What needs to be done: Wherever the word "glasses" occurs in the lines below, copy the whole line.

Given entries:
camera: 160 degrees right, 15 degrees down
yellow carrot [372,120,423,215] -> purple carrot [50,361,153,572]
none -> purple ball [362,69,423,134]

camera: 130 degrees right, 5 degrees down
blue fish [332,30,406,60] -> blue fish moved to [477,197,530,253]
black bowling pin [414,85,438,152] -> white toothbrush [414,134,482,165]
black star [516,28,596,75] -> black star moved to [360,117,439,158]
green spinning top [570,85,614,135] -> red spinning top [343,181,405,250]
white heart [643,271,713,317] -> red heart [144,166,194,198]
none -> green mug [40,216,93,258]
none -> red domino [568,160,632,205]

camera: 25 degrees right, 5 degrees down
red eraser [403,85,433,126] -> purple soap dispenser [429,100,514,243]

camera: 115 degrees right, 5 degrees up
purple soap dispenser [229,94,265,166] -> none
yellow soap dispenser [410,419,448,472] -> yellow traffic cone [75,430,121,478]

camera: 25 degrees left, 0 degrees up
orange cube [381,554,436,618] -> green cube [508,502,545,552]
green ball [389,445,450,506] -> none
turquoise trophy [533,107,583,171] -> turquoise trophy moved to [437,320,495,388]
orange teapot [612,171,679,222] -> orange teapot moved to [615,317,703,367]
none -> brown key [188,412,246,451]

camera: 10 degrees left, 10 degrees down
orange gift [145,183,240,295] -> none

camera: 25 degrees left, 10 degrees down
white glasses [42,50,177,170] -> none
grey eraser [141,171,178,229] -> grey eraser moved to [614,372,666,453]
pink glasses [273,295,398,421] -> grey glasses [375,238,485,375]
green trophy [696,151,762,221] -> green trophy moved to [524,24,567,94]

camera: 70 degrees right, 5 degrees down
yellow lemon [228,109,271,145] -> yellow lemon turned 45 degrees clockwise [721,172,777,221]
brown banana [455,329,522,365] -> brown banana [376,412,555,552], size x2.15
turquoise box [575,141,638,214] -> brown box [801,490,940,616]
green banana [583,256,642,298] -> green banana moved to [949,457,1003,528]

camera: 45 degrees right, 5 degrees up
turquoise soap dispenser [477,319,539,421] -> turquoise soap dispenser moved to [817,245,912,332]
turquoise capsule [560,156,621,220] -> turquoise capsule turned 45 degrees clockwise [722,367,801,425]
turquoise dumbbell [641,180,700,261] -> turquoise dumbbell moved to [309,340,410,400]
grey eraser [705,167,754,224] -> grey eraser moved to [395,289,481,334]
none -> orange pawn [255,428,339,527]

Exercise output:
white glasses [42,50,177,170] -> none
pink glasses [273,295,398,421] -> grey glasses [375,238,485,375]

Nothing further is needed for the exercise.